Your instructions:
Can you convert the listing into a Markdown table with the columns Row and Listing line, beginning at the line that has "gray circle: moved 69 px right" and continuing through the end of the listing? Skip blank lines and leave the pictures out.

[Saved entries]

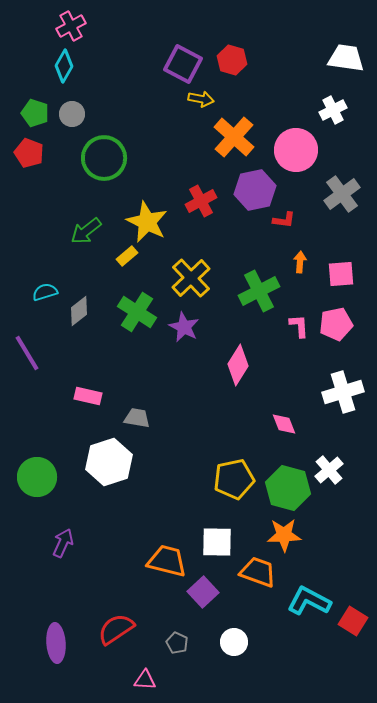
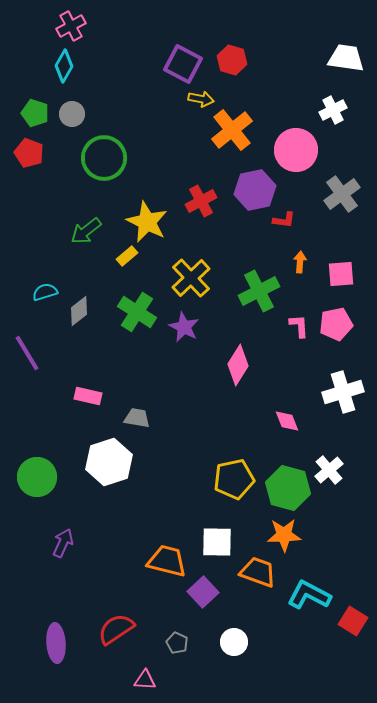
orange cross at (234, 137): moved 2 px left, 7 px up; rotated 9 degrees clockwise
pink diamond at (284, 424): moved 3 px right, 3 px up
cyan L-shape at (309, 601): moved 6 px up
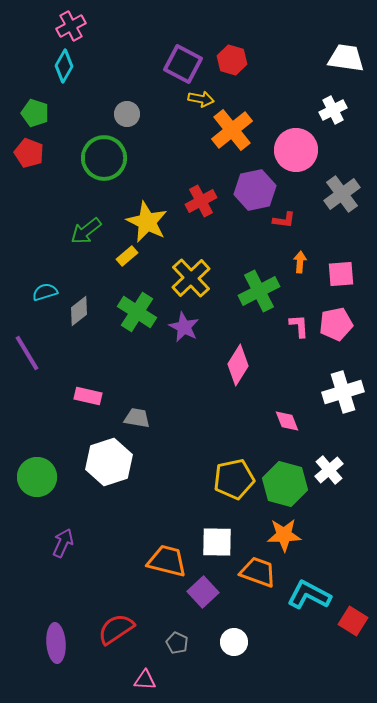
gray circle at (72, 114): moved 55 px right
green hexagon at (288, 488): moved 3 px left, 4 px up
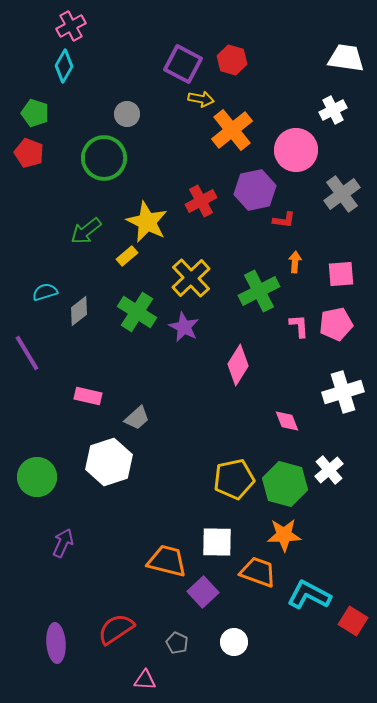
orange arrow at (300, 262): moved 5 px left
gray trapezoid at (137, 418): rotated 128 degrees clockwise
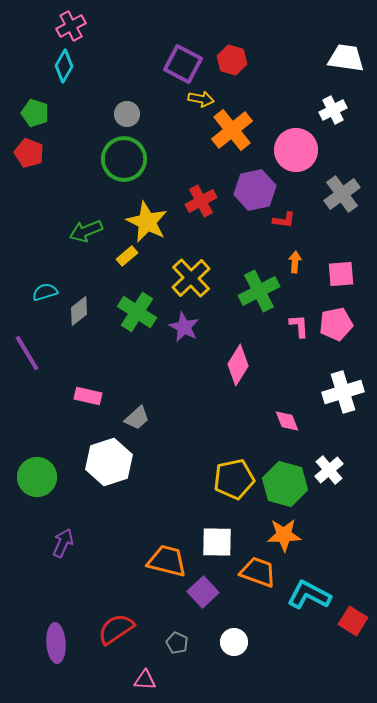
green circle at (104, 158): moved 20 px right, 1 px down
green arrow at (86, 231): rotated 16 degrees clockwise
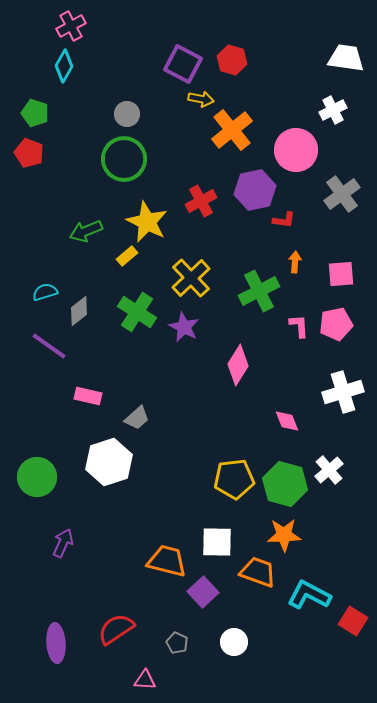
purple line at (27, 353): moved 22 px right, 7 px up; rotated 24 degrees counterclockwise
yellow pentagon at (234, 479): rotated 6 degrees clockwise
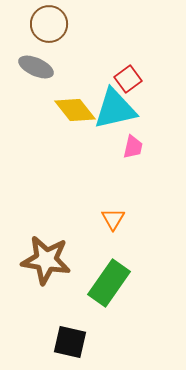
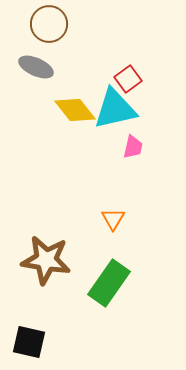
black square: moved 41 px left
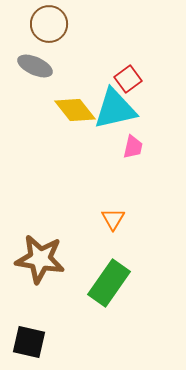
gray ellipse: moved 1 px left, 1 px up
brown star: moved 6 px left, 1 px up
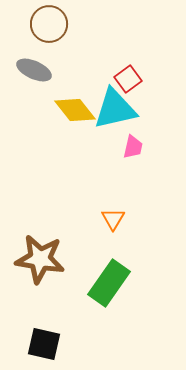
gray ellipse: moved 1 px left, 4 px down
black square: moved 15 px right, 2 px down
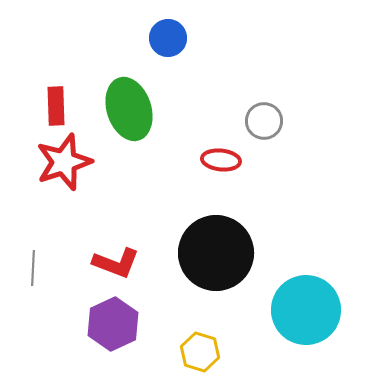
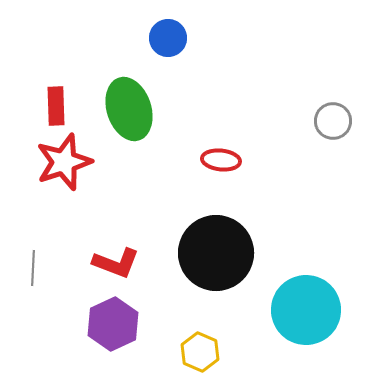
gray circle: moved 69 px right
yellow hexagon: rotated 6 degrees clockwise
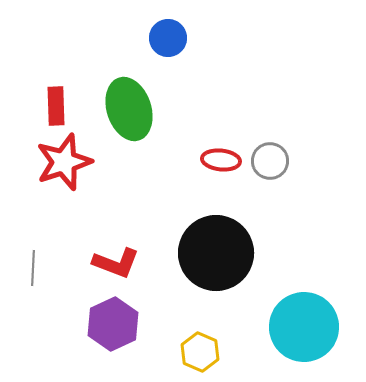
gray circle: moved 63 px left, 40 px down
cyan circle: moved 2 px left, 17 px down
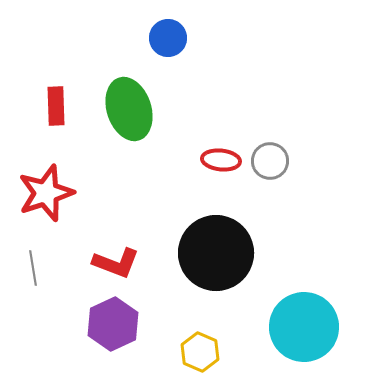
red star: moved 18 px left, 31 px down
gray line: rotated 12 degrees counterclockwise
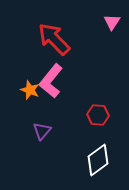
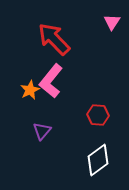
orange star: rotated 24 degrees clockwise
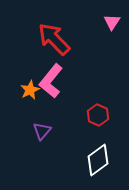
red hexagon: rotated 20 degrees clockwise
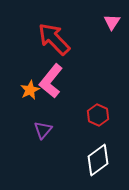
purple triangle: moved 1 px right, 1 px up
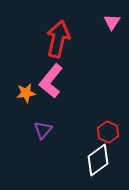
red arrow: moved 4 px right; rotated 57 degrees clockwise
orange star: moved 4 px left, 3 px down; rotated 18 degrees clockwise
red hexagon: moved 10 px right, 17 px down
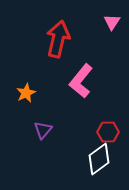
pink L-shape: moved 30 px right
orange star: rotated 18 degrees counterclockwise
red hexagon: rotated 25 degrees counterclockwise
white diamond: moved 1 px right, 1 px up
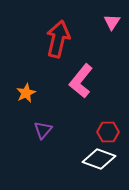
white diamond: rotated 56 degrees clockwise
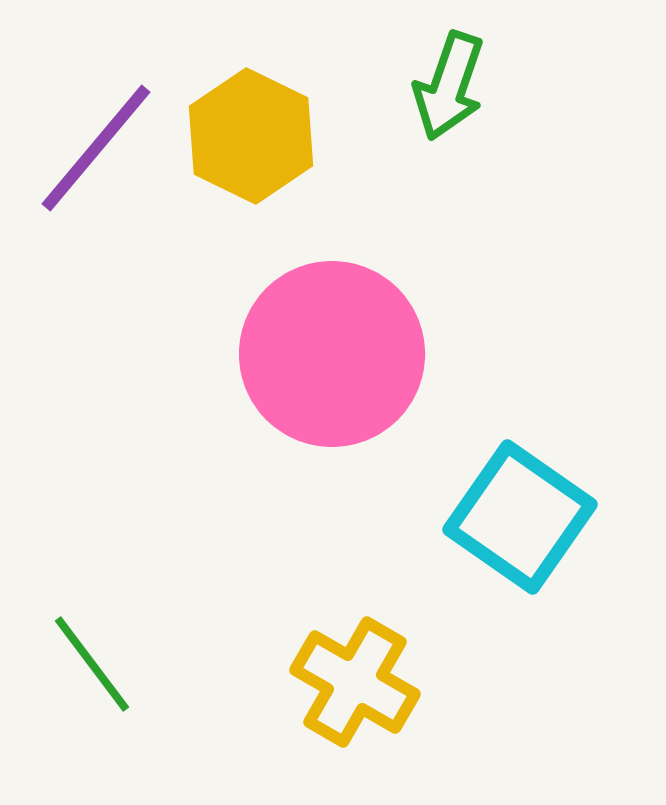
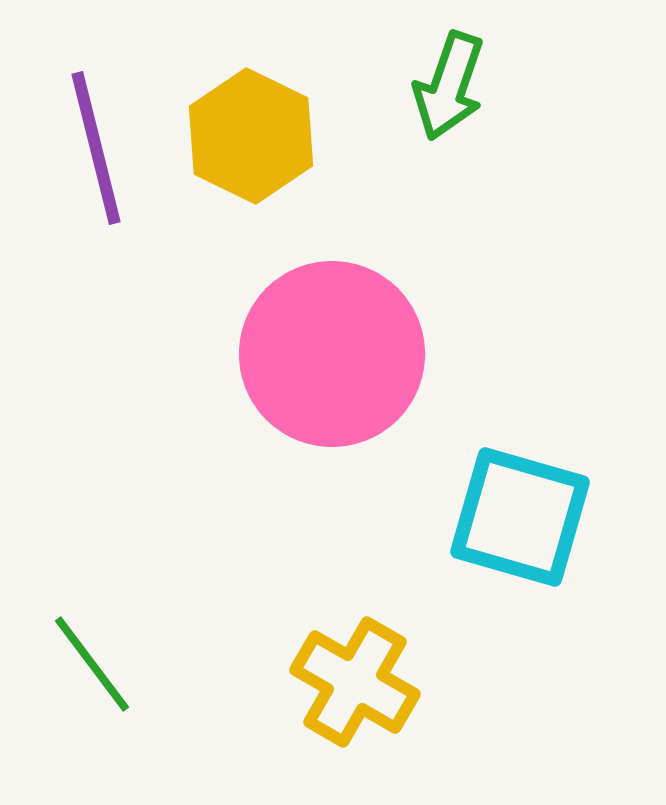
purple line: rotated 54 degrees counterclockwise
cyan square: rotated 19 degrees counterclockwise
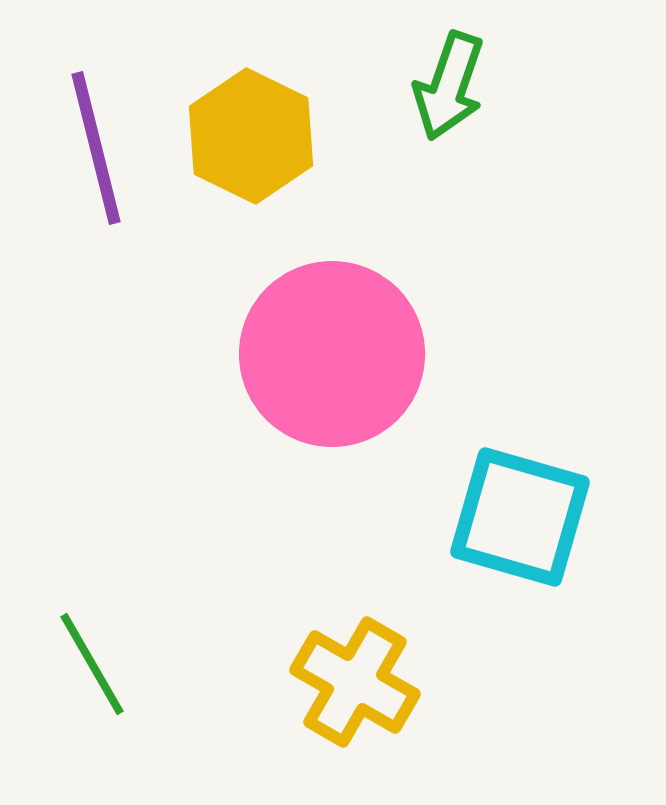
green line: rotated 7 degrees clockwise
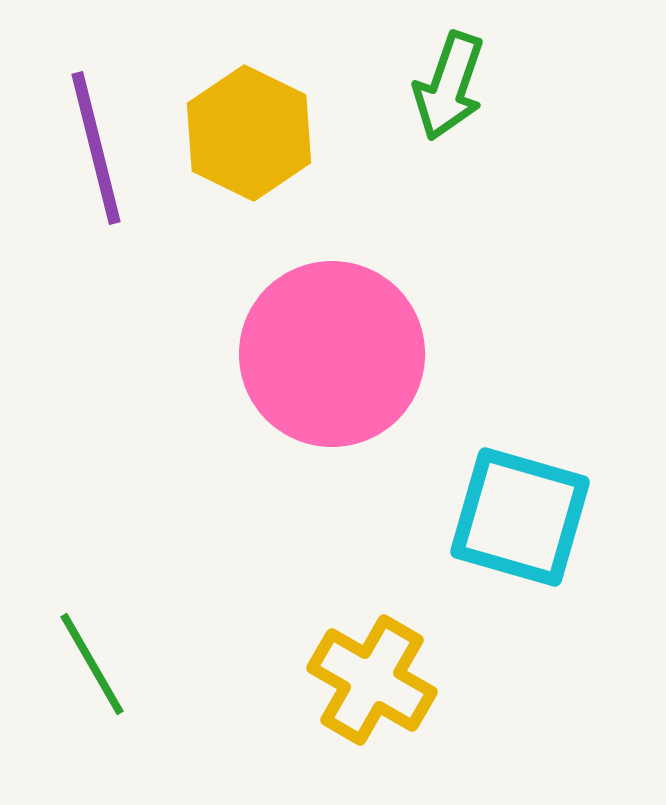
yellow hexagon: moved 2 px left, 3 px up
yellow cross: moved 17 px right, 2 px up
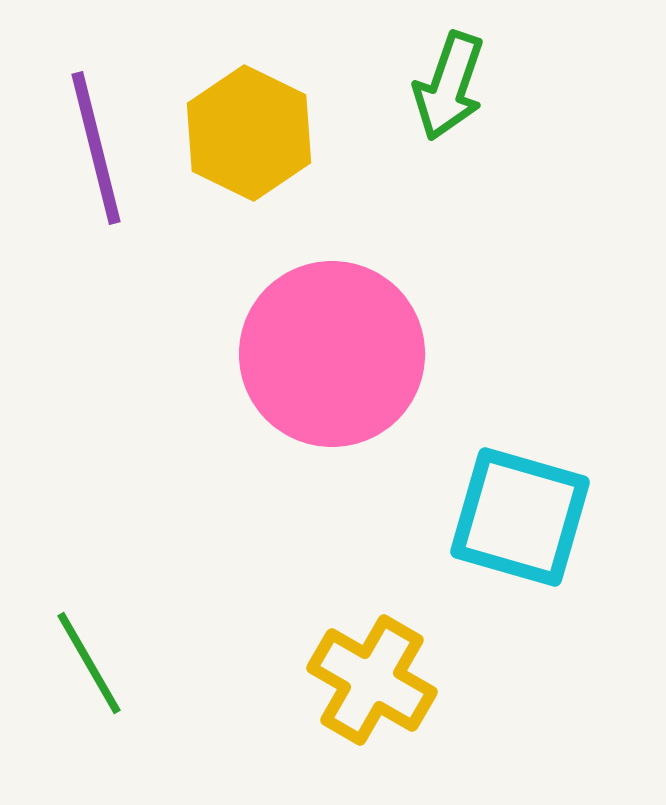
green line: moved 3 px left, 1 px up
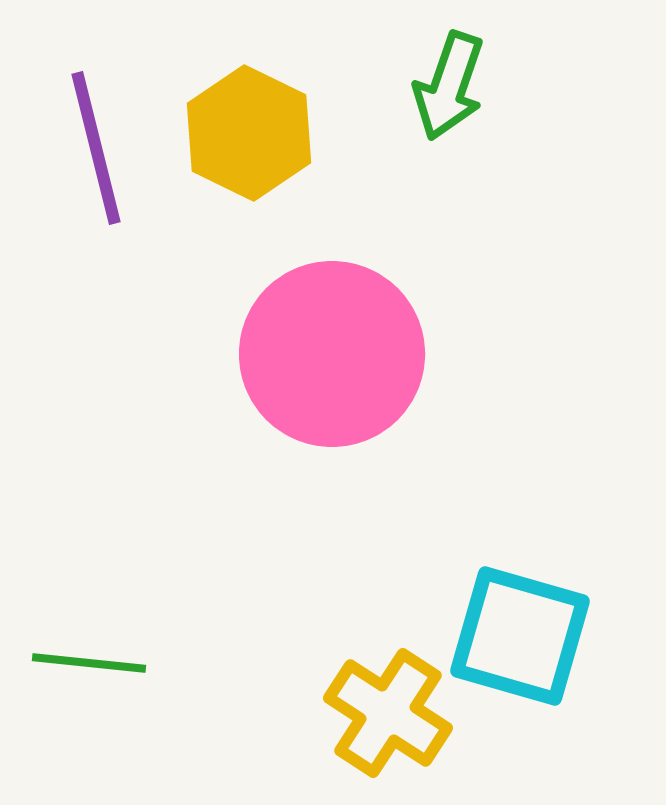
cyan square: moved 119 px down
green line: rotated 54 degrees counterclockwise
yellow cross: moved 16 px right, 33 px down; rotated 3 degrees clockwise
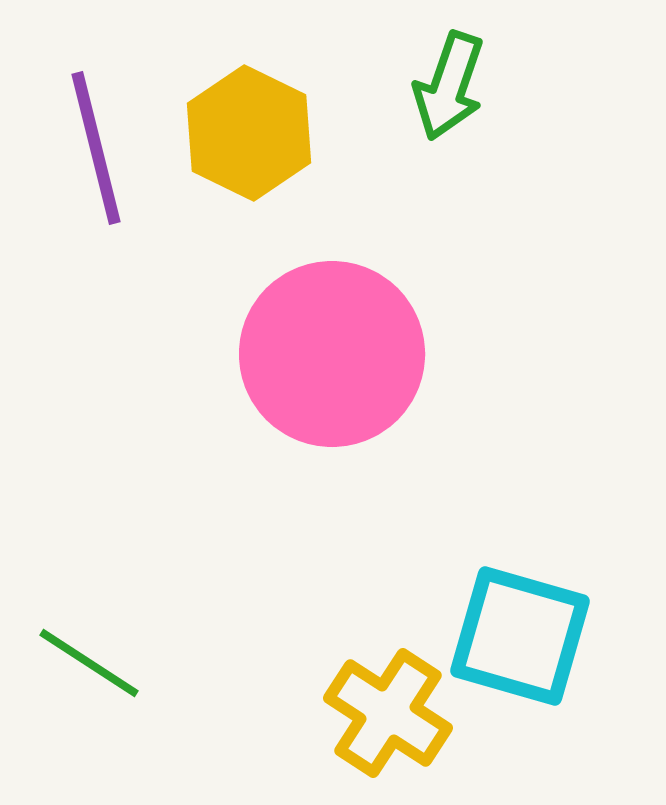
green line: rotated 27 degrees clockwise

Correct response:
| Row | Listing line |
|---|---|
| 1 | gray circle: moved 69 px right |
| 2 | yellow hexagon: rotated 6 degrees clockwise |
| 3 | gray circle: moved 63 px left, 40 px down |
| 4 | cyan circle: moved 2 px left, 17 px down |
| 5 | red star: moved 18 px left, 31 px down |
| 6 | gray line: rotated 12 degrees counterclockwise |
| 7 | orange star: rotated 24 degrees clockwise |
| 8 | red hexagon: rotated 20 degrees clockwise |
| 9 | purple triangle: moved 1 px right, 1 px up |
| 10 | red arrow: moved 4 px right; rotated 57 degrees clockwise |
| 11 | orange star: moved 4 px left, 3 px down; rotated 18 degrees clockwise |
| 12 | red hexagon: moved 10 px right, 17 px down |
| 13 | pink L-shape: moved 30 px right |
| 14 | orange star: rotated 18 degrees counterclockwise |
| 15 | red hexagon: rotated 25 degrees counterclockwise |
| 16 | white diamond: moved 1 px right, 1 px up |
| 17 | white diamond: rotated 56 degrees clockwise |
| 18 | purple line: rotated 54 degrees counterclockwise |
| 19 | cyan square: rotated 19 degrees counterclockwise |
| 20 | green line: rotated 7 degrees clockwise |
| 21 | yellow hexagon: moved 2 px left, 3 px up |
| 22 | yellow cross: moved 17 px right, 2 px up |
| 23 | green line: moved 3 px left, 1 px up |
| 24 | cyan square: moved 119 px down |
| 25 | green line: rotated 54 degrees counterclockwise |
| 26 | yellow cross: moved 16 px right, 33 px down; rotated 3 degrees clockwise |
| 27 | green line: rotated 27 degrees clockwise |